Exercise instructions: Reproduce the data below verbatim from the line containing "gray semicircle: (339, 442)" through its final line, and produce nothing more.

Dataset entries Start Marker

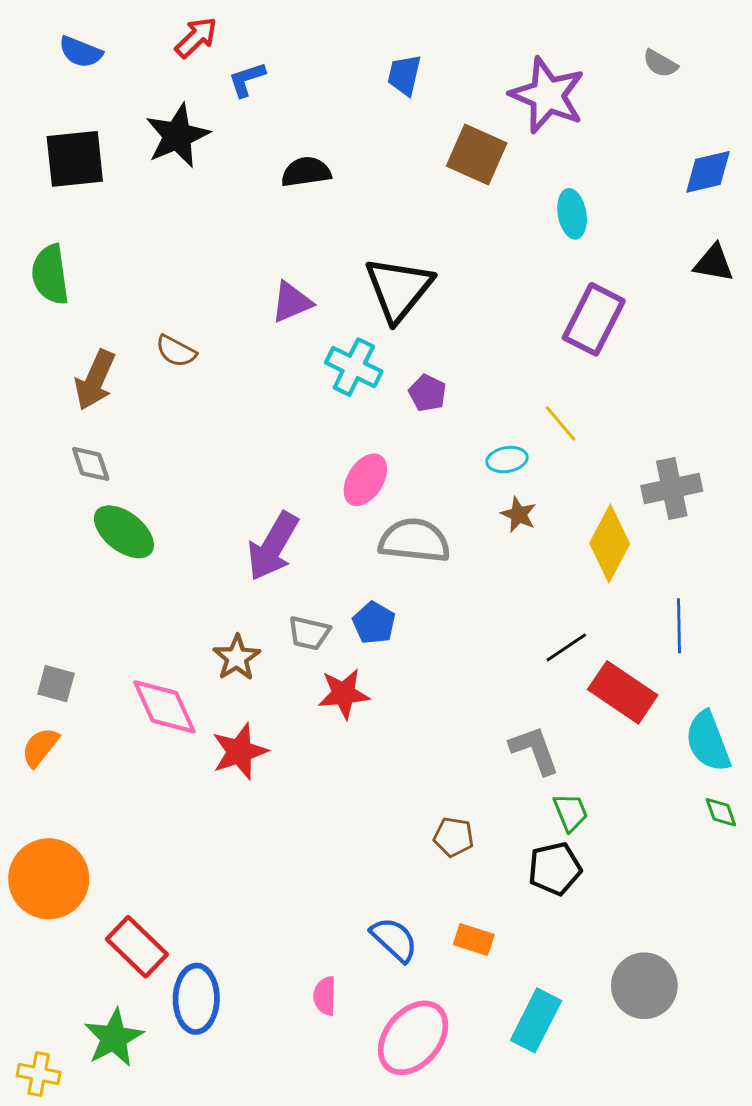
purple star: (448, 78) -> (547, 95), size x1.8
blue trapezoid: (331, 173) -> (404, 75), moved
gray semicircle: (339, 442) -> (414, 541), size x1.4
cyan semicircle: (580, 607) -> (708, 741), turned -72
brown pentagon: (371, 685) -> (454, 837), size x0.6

Dataset entries End Marker

Finished task:
gray semicircle: (339, 442) -> (414, 541), size x1.4
cyan semicircle: (580, 607) -> (708, 741), turned -72
brown pentagon: (371, 685) -> (454, 837), size x0.6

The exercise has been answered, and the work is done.